What is expected - Give back exactly the lines of the material below that start at the line containing "U36: NOT 74HC14 (in W35, out W29) -> none" and end at the line containing "U103: ICM7555 -> NE555", and no others.

Material to process -
■ ■ ■

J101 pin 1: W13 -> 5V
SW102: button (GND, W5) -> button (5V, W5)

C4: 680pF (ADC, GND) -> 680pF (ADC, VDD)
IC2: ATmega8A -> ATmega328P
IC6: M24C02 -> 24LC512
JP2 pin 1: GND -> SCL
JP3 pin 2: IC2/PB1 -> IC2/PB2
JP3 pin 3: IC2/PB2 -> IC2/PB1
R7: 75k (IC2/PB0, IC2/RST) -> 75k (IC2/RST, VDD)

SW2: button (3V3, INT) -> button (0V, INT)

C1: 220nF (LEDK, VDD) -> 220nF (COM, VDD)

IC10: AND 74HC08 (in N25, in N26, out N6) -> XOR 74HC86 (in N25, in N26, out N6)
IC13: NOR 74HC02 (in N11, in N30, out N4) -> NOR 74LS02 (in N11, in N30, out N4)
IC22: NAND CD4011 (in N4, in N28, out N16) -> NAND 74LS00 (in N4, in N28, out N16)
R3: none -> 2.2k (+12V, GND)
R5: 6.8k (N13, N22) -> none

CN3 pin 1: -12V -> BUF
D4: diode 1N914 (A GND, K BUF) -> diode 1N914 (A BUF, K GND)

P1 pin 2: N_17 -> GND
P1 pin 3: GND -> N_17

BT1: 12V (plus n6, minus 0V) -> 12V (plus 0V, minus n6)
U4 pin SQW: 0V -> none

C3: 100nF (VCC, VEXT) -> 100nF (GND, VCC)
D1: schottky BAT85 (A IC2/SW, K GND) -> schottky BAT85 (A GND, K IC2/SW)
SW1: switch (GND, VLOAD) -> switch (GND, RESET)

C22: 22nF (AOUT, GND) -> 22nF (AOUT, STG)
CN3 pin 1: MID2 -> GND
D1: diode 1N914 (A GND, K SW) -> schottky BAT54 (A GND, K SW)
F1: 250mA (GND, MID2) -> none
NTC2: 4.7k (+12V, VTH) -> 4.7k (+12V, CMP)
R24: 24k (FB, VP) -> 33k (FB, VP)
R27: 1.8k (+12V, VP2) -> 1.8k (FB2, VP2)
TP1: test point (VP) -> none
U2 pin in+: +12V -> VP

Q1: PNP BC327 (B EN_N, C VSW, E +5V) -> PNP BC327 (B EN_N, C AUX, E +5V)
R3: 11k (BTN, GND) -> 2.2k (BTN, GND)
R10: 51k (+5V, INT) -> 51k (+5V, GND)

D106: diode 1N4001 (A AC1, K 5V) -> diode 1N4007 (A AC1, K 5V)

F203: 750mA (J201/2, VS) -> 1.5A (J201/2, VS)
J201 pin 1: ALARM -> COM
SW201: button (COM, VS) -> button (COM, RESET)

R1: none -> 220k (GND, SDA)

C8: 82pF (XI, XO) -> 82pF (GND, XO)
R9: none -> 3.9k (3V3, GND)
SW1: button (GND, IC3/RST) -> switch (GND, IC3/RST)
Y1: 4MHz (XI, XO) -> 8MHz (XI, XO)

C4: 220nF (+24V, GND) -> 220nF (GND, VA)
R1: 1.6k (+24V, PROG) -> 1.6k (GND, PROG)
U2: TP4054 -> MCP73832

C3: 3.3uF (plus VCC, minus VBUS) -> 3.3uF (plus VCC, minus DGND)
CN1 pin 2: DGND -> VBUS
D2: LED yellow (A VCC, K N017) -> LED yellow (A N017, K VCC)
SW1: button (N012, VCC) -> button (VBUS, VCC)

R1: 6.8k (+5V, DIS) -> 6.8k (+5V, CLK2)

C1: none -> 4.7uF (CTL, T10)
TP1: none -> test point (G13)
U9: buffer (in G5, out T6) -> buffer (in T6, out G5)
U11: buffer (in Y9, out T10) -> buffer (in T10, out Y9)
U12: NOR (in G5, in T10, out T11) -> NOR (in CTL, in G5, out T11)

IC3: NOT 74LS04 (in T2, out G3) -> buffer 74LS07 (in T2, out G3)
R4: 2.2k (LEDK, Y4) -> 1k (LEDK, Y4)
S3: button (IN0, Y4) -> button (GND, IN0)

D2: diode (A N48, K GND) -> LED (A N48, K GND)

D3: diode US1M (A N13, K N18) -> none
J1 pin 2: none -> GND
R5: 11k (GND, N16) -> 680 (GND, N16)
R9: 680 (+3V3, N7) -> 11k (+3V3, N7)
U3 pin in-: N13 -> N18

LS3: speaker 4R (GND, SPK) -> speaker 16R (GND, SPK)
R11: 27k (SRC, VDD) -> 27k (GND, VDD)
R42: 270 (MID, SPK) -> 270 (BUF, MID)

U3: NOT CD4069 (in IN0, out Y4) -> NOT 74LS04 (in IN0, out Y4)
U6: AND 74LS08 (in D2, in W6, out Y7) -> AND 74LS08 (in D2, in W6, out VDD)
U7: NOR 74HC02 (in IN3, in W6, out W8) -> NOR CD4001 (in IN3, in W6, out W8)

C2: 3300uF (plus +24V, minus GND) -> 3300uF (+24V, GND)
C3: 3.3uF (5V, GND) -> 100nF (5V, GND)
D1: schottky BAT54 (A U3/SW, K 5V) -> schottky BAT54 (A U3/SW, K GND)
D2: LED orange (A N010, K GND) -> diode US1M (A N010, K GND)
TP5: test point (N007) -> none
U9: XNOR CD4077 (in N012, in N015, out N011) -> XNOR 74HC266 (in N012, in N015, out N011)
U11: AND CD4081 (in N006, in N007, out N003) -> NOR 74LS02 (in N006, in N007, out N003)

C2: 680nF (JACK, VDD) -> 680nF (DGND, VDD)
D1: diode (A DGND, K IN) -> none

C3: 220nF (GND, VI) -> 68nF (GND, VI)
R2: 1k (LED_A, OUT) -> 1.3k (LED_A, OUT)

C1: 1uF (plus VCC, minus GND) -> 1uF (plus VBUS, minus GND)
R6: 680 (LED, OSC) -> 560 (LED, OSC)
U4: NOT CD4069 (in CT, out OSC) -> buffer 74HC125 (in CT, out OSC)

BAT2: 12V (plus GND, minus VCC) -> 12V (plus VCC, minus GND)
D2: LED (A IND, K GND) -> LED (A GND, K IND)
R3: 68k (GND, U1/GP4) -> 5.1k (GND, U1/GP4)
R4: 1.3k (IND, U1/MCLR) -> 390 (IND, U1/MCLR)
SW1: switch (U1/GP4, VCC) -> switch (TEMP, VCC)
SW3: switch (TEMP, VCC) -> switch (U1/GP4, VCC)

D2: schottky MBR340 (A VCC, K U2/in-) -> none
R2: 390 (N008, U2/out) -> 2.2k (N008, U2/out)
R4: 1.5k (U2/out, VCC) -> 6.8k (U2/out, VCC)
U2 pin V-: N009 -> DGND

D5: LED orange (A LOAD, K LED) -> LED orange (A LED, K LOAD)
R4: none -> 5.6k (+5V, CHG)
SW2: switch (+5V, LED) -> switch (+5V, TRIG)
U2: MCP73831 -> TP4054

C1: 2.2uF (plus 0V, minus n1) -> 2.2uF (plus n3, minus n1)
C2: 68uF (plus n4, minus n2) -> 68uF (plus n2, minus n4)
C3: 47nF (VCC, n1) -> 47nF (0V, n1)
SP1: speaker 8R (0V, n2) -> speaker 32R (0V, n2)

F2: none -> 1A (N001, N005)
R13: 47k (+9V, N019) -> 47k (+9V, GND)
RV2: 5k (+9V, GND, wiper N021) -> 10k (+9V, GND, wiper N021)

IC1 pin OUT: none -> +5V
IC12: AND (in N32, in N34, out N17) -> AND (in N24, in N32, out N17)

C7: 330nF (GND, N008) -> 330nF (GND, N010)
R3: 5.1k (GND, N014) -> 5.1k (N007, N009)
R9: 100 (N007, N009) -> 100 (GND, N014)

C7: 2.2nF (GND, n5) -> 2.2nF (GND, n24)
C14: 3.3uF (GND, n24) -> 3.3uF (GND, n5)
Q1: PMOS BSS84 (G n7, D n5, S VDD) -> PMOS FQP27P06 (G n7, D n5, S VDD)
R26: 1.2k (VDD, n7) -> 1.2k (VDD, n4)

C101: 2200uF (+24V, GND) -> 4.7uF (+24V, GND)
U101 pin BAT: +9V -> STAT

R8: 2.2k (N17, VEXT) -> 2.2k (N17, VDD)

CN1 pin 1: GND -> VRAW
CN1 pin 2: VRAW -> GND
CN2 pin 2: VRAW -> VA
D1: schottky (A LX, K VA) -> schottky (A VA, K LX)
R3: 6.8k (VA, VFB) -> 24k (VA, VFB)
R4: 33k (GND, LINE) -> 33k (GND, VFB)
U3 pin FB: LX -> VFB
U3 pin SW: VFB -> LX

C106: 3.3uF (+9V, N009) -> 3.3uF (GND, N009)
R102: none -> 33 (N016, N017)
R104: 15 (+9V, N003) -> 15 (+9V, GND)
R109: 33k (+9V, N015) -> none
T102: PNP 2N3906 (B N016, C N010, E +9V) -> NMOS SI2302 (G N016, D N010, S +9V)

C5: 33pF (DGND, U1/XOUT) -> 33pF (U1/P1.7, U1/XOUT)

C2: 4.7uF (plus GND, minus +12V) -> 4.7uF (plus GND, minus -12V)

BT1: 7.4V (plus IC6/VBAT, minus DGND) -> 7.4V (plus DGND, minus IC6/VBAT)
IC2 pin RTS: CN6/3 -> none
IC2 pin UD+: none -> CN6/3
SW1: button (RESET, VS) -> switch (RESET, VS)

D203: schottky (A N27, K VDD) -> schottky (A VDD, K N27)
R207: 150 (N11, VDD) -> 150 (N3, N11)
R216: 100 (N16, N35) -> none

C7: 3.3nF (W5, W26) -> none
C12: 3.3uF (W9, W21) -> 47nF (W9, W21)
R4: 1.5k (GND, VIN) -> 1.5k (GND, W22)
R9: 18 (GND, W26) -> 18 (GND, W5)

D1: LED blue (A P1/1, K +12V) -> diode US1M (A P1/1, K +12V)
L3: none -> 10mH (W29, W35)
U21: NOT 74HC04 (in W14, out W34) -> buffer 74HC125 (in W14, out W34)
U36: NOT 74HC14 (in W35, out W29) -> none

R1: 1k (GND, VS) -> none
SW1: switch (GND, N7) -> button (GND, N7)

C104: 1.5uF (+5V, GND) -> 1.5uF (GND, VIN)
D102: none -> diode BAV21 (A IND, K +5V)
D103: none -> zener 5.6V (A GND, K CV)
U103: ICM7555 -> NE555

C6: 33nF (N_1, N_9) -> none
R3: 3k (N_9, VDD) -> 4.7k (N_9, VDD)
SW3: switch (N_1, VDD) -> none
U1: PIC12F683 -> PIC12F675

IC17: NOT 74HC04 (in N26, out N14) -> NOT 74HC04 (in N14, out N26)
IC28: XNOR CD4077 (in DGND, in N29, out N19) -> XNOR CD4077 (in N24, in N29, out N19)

■ ■ ■

Solution -
U36: NOT 74HC14 (in W35, out W29) -> none

R1: 1k (GND, VS) -> none
SW1: switch (GND, N7) -> button (GND, N7)

C104: 1.5uF (+5V, GND) -> 1.5uF (GND, VIN)
D102: none -> diode BAV21 (A IND, K +5V)
D103: none -> zener 5.6V (A GND, K CV)
U103: ICM7555 -> NE555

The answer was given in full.